(Beginning of MATERIAL FOR THIS TASK)

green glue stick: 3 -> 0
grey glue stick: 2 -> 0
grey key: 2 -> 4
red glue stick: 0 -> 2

(End of MATERIAL FOR THIS TASK)
(Beginning of MATERIAL FOR THIS TASK)

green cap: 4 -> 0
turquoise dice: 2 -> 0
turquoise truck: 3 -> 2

(End of MATERIAL FOR THIS TASK)
(Beginning of MATERIAL FOR THIS TASK)

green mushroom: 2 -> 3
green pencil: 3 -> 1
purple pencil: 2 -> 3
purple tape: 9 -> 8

(End of MATERIAL FOR THIS TASK)

#### [EXERCISE INSTRUCTIONS]
Report each line of the material above where the word "green" appears.

#### [ANSWER BELOW]
green glue stick: 3 -> 0
green cap: 4 -> 0
green mushroom: 2 -> 3
green pencil: 3 -> 1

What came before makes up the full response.